[Start of Attachment]

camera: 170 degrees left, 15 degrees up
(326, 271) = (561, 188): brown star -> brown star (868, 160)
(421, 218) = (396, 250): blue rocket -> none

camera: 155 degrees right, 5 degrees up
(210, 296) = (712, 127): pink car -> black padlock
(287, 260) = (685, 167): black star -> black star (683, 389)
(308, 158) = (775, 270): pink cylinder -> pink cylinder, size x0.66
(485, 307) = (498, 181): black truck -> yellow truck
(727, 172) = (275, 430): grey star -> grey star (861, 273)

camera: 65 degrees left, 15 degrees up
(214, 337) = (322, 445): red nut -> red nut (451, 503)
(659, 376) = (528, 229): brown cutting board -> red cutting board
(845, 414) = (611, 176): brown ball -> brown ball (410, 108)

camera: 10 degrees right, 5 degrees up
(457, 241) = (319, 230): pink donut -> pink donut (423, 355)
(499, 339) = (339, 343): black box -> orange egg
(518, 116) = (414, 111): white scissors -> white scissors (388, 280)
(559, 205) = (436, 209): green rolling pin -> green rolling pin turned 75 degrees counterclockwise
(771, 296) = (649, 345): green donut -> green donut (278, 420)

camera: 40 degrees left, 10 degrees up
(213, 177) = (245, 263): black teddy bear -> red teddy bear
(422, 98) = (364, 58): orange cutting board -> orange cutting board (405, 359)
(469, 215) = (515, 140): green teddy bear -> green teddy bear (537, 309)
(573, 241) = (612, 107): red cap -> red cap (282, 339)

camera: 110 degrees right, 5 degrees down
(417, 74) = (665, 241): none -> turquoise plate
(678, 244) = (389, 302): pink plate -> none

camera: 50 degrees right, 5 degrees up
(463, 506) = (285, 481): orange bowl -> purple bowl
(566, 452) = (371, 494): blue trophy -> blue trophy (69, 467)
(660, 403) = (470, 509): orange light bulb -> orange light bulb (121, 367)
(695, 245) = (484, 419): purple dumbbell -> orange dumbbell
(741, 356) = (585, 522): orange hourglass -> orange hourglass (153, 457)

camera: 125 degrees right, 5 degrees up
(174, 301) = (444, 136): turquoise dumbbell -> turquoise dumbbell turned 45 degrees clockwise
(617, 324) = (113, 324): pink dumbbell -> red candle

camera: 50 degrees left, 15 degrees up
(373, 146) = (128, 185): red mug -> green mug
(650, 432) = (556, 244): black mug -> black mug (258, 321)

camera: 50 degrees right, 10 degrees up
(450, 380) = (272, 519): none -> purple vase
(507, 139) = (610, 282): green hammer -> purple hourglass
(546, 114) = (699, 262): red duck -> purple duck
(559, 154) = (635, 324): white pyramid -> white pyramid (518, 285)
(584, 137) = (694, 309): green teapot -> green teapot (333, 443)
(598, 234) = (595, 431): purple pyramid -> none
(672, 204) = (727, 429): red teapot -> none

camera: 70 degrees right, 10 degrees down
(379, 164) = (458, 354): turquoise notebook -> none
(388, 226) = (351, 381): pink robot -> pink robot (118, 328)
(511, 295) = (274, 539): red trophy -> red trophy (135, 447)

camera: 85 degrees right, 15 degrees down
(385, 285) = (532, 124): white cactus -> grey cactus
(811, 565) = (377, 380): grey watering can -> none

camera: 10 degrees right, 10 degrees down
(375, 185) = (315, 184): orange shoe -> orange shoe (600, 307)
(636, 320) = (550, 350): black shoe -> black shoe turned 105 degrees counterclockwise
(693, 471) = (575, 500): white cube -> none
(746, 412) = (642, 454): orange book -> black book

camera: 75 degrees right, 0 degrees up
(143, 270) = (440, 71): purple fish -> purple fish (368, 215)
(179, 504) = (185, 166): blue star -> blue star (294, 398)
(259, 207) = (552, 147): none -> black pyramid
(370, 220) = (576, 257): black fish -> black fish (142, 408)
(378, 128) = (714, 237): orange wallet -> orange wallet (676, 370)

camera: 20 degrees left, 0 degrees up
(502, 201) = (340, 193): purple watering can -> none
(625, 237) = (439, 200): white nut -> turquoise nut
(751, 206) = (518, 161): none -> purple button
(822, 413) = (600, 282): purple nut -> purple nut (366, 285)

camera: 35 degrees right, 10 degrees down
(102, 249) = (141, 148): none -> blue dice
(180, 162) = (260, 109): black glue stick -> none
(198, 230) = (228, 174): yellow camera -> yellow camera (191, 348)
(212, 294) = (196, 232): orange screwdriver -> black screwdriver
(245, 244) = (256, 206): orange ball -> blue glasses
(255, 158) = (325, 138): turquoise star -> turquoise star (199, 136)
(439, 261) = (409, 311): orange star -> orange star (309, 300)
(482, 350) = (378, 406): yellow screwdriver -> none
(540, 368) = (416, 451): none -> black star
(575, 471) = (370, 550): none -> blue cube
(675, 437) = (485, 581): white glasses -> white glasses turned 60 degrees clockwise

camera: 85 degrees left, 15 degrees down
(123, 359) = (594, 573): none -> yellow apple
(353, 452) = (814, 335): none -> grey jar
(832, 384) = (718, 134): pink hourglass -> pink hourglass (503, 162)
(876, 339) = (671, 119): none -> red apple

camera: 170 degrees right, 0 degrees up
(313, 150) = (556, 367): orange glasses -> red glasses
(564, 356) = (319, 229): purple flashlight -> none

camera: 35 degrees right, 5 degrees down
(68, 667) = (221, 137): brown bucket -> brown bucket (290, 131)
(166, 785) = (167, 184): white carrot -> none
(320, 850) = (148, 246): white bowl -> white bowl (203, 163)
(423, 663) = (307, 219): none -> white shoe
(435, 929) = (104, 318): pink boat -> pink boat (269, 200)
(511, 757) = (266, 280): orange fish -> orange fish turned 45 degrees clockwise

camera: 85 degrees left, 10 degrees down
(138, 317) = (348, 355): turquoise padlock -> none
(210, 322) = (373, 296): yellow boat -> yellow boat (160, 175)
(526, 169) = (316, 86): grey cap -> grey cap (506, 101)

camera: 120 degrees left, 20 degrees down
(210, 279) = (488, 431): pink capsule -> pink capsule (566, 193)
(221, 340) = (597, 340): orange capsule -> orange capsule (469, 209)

[End of Attachment]

# Assignment:
Above are records; repeat only the lines starting at the line with "(370, 220) = (576, 257): black" and ending at the line with "camera: 35 degrees right, 10 degrees down", exactly as they appear, both included.

# Task solution:
(370, 220) = (576, 257): black fish -> black fish (142, 408)
(378, 128) = (714, 237): orange wallet -> orange wallet (676, 370)

camera: 20 degrees left, 0 degrees up
(502, 201) = (340, 193): purple watering can -> none
(625, 237) = (439, 200): white nut -> turquoise nut
(751, 206) = (518, 161): none -> purple button
(822, 413) = (600, 282): purple nut -> purple nut (366, 285)

camera: 35 degrees right, 10 degrees down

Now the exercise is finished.